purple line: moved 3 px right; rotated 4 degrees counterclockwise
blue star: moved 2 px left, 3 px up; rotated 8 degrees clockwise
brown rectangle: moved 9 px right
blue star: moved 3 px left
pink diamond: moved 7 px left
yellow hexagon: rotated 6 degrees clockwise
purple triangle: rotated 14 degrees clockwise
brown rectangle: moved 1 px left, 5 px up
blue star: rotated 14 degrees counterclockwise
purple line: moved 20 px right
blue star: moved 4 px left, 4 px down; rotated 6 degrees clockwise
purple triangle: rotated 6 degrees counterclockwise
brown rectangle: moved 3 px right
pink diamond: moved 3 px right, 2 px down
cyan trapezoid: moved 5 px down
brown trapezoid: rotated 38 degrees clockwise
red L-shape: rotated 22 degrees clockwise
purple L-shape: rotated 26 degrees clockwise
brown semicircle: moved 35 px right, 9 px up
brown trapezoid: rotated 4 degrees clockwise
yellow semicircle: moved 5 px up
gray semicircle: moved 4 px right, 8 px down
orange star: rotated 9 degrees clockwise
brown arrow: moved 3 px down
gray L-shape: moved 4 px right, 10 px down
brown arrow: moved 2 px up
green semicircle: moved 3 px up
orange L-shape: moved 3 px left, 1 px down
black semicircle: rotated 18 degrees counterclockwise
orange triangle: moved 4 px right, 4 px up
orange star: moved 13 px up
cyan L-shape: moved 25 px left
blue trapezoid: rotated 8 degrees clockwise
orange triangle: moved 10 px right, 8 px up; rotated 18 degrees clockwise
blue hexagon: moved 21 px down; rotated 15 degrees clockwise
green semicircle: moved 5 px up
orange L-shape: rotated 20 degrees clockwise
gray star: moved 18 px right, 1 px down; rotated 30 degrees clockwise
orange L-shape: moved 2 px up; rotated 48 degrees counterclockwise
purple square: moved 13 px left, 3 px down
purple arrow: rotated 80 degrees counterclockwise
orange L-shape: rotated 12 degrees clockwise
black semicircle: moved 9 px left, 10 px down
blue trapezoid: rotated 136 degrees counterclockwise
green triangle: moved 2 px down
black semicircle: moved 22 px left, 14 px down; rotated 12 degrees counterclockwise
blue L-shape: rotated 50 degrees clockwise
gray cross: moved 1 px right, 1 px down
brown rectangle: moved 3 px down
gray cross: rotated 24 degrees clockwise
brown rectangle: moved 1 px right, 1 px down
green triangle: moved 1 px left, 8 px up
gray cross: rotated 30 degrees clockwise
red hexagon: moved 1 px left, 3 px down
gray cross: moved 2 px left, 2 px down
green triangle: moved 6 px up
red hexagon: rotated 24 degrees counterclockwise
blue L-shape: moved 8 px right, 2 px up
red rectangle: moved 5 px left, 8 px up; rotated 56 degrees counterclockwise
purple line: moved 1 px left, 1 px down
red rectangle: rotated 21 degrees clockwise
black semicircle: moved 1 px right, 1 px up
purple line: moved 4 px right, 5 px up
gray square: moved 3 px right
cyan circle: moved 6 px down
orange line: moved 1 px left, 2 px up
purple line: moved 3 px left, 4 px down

========

Stated goal: Put every line of the records above into a Markdown table with two columns, "Row" for the row number and "Entry" for the line itself. Leave out blank lines.

Exercise answer:
| Row | Entry |
|---|---|
| 1 | purple line: moved 3 px right; rotated 4 degrees counterclockwise |
| 2 | blue star: moved 2 px left, 3 px up; rotated 8 degrees clockwise |
| 3 | brown rectangle: moved 9 px right |
| 4 | blue star: moved 3 px left |
| 5 | pink diamond: moved 7 px left |
| 6 | yellow hexagon: rotated 6 degrees clockwise |
| 7 | purple triangle: rotated 14 degrees clockwise |
| 8 | brown rectangle: moved 1 px left, 5 px up |
| 9 | blue star: rotated 14 degrees counterclockwise |
| 10 | purple line: moved 20 px right |
| 11 | blue star: moved 4 px left, 4 px down; rotated 6 degrees clockwise |
| 12 | purple triangle: rotated 6 degrees counterclockwise |
| 13 | brown rectangle: moved 3 px right |
| 14 | pink diamond: moved 3 px right, 2 px down |
| 15 | cyan trapezoid: moved 5 px down |
| 16 | brown trapezoid: rotated 38 degrees clockwise |
| 17 | red L-shape: rotated 22 degrees clockwise |
| 18 | purple L-shape: rotated 26 degrees clockwise |
| 19 | brown semicircle: moved 35 px right, 9 px up |
| 20 | brown trapezoid: rotated 4 degrees clockwise |
| 21 | yellow semicircle: moved 5 px up |
| 22 | gray semicircle: moved 4 px right, 8 px down |
| 23 | orange star: rotated 9 degrees clockwise |
| 24 | brown arrow: moved 3 px down |
| 25 | gray L-shape: moved 4 px right, 10 px down |
| 26 | brown arrow: moved 2 px up |
| 27 | green semicircle: moved 3 px up |
| 28 | orange L-shape: moved 3 px left, 1 px down |
| 29 | black semicircle: rotated 18 degrees counterclockwise |
| 30 | orange triangle: moved 4 px right, 4 px up |
| 31 | orange star: moved 13 px up |
| 32 | cyan L-shape: moved 25 px left |
| 33 | blue trapezoid: rotated 8 degrees clockwise |
| 34 | orange triangle: moved 10 px right, 8 px up; rotated 18 degrees clockwise |
| 35 | blue hexagon: moved 21 px down; rotated 15 degrees clockwise |
| 36 | green semicircle: moved 5 px up |
| 37 | orange L-shape: rotated 20 degrees clockwise |
| 38 | gray star: moved 18 px right, 1 px down; rotated 30 degrees clockwise |
| 39 | orange L-shape: moved 2 px up; rotated 48 degrees counterclockwise |
| 40 | purple square: moved 13 px left, 3 px down |
| 41 | purple arrow: rotated 80 degrees counterclockwise |
| 42 | orange L-shape: rotated 12 degrees clockwise |
| 43 | black semicircle: moved 9 px left, 10 px down |
| 44 | blue trapezoid: rotated 136 degrees counterclockwise |
| 45 | green triangle: moved 2 px down |
| 46 | black semicircle: moved 22 px left, 14 px down; rotated 12 degrees counterclockwise |
| 47 | blue L-shape: rotated 50 degrees clockwise |
| 48 | gray cross: moved 1 px right, 1 px down |
| 49 | brown rectangle: moved 3 px down |
| 50 | gray cross: rotated 24 degrees clockwise |
| 51 | brown rectangle: moved 1 px right, 1 px down |
| 52 | green triangle: moved 1 px left, 8 px up |
| 53 | gray cross: rotated 30 degrees clockwise |
| 54 | red hexagon: moved 1 px left, 3 px down |
| 55 | gray cross: moved 2 px left, 2 px down |
| 56 | green triangle: moved 6 px up |
| 57 | red hexagon: rotated 24 degrees counterclockwise |
| 58 | blue L-shape: moved 8 px right, 2 px up |
| 59 | red rectangle: moved 5 px left, 8 px up; rotated 56 degrees counterclockwise |
| 60 | purple line: moved 1 px left, 1 px down |
| 61 | red rectangle: rotated 21 degrees clockwise |
| 62 | black semicircle: moved 1 px right, 1 px up |
| 63 | purple line: moved 4 px right, 5 px up |
| 64 | gray square: moved 3 px right |
| 65 | cyan circle: moved 6 px down |
| 66 | orange line: moved 1 px left, 2 px up |
| 67 | purple line: moved 3 px left, 4 px down |